Problem to solve ->
Pick out every line in the rows that contains the string "kern", and copy each one. Treat uppercase and lowercase letters as different.

-- Stored rows start --

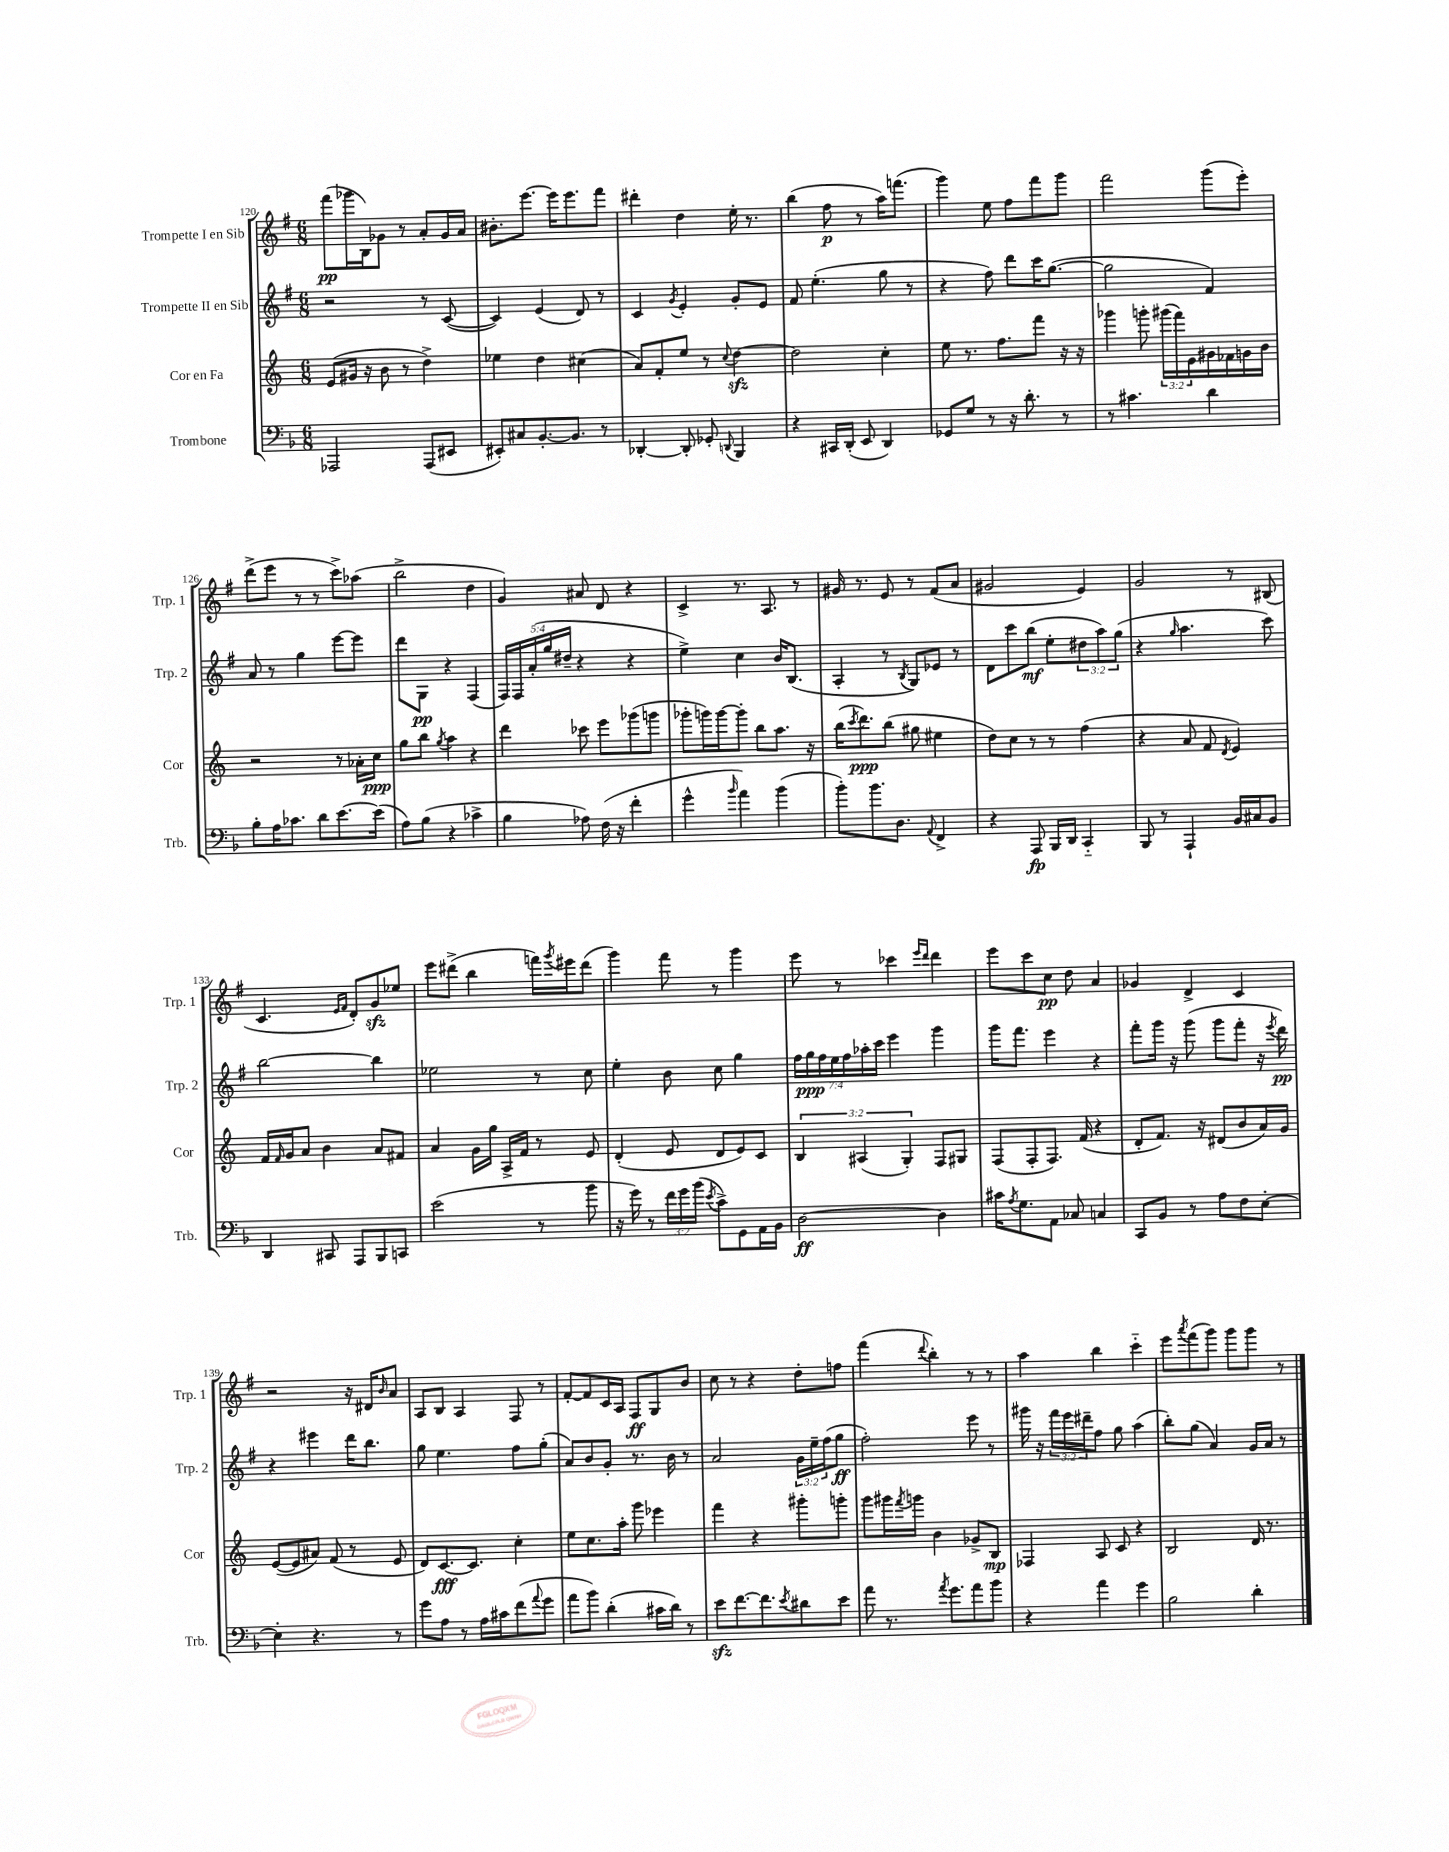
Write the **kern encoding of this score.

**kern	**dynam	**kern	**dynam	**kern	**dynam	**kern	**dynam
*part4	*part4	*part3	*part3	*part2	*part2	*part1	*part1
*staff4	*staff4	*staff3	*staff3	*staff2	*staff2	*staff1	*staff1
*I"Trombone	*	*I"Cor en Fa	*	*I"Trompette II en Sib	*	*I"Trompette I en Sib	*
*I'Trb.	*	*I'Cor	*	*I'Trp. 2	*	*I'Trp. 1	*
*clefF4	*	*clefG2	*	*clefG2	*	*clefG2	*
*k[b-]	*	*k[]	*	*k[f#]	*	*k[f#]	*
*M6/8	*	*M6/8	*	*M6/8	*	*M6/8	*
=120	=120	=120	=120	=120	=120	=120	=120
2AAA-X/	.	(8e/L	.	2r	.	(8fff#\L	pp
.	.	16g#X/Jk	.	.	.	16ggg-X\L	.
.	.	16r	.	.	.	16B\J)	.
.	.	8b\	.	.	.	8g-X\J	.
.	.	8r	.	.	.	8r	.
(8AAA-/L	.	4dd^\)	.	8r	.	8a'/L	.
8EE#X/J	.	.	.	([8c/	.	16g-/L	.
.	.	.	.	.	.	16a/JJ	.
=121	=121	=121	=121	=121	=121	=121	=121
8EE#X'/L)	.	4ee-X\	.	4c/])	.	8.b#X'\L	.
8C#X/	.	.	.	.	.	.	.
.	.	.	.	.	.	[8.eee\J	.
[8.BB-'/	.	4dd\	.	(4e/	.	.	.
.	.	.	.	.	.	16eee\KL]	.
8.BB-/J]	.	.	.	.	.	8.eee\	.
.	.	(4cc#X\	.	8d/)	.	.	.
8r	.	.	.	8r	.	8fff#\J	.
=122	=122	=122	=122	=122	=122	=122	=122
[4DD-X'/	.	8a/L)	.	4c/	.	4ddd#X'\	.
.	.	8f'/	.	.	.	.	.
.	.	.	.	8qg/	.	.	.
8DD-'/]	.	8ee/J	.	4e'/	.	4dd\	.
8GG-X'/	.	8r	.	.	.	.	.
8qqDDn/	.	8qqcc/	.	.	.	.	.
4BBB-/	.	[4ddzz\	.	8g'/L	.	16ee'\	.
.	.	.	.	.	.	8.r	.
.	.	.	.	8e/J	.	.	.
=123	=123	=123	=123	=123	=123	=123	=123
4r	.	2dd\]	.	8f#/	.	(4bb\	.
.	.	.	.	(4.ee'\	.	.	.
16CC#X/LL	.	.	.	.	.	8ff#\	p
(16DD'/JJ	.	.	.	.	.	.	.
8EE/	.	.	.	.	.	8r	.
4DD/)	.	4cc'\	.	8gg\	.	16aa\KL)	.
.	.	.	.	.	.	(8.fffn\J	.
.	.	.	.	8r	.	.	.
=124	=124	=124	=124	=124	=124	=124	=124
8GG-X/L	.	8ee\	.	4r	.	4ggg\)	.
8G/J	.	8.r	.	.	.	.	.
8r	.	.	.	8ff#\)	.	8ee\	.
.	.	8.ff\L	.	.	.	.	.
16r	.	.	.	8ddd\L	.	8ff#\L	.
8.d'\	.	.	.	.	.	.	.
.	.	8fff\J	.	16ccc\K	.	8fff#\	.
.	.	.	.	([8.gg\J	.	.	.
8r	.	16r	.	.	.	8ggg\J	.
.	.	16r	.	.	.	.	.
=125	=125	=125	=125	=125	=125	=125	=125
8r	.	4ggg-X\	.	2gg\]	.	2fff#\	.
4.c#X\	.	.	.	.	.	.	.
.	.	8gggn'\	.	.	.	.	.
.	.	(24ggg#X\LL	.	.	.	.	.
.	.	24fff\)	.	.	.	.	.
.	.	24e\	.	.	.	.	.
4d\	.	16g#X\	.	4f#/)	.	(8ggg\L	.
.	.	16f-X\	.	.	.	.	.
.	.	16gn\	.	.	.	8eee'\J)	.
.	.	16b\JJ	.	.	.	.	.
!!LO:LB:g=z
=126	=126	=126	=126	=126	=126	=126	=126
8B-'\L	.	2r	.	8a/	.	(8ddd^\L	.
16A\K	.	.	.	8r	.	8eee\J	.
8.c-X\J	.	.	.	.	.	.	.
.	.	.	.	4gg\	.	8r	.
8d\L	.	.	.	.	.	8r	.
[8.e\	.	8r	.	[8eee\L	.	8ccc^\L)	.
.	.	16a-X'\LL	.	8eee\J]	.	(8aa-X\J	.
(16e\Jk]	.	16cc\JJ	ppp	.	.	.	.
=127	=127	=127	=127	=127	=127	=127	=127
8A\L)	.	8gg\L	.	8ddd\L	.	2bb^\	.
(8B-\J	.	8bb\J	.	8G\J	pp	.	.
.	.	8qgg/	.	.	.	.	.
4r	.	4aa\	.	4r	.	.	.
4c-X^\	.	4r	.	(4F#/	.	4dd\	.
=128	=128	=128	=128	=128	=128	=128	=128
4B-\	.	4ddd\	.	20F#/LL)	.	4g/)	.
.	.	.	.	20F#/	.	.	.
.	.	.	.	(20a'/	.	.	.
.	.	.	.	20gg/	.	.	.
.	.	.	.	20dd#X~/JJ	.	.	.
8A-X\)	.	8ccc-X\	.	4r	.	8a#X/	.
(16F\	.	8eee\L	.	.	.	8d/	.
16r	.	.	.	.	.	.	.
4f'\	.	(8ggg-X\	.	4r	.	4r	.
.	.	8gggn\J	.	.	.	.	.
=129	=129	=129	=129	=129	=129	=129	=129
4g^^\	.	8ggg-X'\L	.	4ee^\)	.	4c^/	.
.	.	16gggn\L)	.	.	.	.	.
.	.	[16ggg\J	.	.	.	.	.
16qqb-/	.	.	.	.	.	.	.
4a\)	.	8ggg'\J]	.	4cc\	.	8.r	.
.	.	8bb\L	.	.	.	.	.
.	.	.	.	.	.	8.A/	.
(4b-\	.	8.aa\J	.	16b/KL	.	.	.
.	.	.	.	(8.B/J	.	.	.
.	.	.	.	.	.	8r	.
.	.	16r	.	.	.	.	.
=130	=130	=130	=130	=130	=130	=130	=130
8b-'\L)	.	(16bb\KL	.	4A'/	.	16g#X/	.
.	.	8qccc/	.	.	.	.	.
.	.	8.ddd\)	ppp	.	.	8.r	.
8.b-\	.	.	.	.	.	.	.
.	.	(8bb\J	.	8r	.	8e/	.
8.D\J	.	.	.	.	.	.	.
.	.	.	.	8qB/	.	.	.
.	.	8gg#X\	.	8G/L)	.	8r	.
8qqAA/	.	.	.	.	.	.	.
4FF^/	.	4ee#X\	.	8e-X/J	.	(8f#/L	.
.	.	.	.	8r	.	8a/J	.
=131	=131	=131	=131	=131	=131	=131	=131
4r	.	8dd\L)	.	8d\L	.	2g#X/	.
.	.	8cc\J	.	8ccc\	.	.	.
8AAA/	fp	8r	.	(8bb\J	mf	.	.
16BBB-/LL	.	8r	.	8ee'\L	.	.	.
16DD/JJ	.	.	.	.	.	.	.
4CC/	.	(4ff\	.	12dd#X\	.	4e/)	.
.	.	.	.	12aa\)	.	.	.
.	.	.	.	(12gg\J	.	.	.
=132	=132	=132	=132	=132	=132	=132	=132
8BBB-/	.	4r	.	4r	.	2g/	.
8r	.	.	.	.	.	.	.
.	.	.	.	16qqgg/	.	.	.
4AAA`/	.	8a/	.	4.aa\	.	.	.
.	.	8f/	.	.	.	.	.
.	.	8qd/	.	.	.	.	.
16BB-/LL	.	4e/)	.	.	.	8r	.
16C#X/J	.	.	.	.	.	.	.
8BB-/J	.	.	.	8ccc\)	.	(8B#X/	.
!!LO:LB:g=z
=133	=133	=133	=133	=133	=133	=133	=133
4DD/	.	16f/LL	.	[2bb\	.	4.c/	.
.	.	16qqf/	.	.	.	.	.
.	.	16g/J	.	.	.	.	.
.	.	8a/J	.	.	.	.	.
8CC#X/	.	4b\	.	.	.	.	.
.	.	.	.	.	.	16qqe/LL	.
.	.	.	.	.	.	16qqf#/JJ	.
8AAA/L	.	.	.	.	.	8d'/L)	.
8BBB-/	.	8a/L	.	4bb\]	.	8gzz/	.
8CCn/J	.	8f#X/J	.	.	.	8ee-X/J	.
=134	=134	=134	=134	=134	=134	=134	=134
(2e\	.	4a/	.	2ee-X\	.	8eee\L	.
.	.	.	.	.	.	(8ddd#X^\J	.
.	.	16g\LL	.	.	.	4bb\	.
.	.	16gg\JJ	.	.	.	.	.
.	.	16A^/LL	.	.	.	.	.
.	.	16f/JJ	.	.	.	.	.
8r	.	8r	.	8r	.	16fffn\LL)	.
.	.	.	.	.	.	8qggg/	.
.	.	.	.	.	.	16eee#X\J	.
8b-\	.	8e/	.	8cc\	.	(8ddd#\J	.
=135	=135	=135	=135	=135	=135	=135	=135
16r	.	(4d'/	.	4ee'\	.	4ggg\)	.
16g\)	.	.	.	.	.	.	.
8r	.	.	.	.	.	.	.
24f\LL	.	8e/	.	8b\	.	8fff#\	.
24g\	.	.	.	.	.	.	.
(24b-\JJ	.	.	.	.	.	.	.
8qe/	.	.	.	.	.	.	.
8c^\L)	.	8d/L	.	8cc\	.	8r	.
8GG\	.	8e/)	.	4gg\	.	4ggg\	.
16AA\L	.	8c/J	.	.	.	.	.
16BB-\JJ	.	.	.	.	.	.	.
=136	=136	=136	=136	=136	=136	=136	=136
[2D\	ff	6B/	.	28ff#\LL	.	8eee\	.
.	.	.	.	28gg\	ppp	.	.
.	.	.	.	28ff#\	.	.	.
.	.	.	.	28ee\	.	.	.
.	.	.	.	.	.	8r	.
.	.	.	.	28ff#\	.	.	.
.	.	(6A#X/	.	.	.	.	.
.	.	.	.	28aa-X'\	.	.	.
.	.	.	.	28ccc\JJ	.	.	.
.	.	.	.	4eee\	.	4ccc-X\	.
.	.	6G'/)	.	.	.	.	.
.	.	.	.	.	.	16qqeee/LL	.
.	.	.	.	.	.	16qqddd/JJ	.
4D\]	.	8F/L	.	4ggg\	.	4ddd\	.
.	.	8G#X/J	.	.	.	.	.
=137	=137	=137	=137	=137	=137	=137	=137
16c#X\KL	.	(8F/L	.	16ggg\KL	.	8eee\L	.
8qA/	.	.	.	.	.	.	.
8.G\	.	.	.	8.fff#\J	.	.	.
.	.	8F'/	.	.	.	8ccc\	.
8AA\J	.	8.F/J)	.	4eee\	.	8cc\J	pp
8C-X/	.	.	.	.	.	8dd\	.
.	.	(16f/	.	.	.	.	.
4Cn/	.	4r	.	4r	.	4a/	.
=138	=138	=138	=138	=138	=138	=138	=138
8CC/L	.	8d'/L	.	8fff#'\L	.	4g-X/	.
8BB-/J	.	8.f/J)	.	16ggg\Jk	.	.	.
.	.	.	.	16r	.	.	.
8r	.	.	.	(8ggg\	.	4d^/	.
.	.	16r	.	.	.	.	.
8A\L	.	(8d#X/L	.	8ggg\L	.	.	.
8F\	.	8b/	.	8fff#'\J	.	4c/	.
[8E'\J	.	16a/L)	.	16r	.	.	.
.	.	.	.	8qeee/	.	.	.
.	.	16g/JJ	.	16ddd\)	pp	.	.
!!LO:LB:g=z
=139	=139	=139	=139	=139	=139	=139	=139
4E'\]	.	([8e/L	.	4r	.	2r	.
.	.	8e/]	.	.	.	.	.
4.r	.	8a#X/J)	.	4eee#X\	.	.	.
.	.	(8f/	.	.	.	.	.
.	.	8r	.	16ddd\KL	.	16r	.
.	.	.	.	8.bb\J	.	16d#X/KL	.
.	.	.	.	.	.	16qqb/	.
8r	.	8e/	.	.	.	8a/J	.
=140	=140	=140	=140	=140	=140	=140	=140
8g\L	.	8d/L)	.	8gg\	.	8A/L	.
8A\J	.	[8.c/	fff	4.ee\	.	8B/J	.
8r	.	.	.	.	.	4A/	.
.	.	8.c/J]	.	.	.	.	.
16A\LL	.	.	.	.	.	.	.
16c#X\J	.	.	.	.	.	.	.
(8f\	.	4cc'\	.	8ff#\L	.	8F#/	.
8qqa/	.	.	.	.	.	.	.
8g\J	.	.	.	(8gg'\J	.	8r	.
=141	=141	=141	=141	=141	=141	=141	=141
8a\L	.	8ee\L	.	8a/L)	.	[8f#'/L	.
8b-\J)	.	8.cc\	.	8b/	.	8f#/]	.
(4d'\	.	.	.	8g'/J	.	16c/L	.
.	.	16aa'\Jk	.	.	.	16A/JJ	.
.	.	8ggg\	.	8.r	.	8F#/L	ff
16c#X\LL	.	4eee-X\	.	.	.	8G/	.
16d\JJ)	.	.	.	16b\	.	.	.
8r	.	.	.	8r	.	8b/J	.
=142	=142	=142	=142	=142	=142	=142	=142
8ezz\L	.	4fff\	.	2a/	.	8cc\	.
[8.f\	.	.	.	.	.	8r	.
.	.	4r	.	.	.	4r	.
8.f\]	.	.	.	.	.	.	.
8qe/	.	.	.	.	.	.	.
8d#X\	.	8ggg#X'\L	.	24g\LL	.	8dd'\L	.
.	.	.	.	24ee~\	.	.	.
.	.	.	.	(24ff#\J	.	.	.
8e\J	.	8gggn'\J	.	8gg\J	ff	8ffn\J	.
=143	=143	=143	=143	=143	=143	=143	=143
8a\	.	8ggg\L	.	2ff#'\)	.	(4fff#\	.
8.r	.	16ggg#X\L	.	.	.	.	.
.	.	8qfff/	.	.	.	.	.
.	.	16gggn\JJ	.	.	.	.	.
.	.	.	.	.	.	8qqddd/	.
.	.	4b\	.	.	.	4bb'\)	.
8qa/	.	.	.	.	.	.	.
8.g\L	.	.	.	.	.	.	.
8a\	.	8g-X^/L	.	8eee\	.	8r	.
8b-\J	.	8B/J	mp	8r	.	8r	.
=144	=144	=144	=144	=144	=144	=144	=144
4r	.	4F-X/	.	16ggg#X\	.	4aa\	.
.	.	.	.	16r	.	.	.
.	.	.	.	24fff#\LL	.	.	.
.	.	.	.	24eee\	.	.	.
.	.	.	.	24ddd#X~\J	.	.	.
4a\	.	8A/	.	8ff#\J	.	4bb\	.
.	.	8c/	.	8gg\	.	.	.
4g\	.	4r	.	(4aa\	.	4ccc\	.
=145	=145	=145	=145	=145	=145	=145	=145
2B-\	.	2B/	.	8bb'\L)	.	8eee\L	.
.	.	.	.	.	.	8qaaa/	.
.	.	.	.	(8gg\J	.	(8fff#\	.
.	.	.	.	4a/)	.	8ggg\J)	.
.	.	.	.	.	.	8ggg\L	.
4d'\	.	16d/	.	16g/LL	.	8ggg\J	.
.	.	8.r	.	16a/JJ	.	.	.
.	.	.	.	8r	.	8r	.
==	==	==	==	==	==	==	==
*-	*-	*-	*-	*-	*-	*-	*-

-- Stored rows end --

Task response ->
Write the **kern encoding of this score.
**kern	**dynam	**kern	**dynam	**kern	**dynam	**kern	**dynam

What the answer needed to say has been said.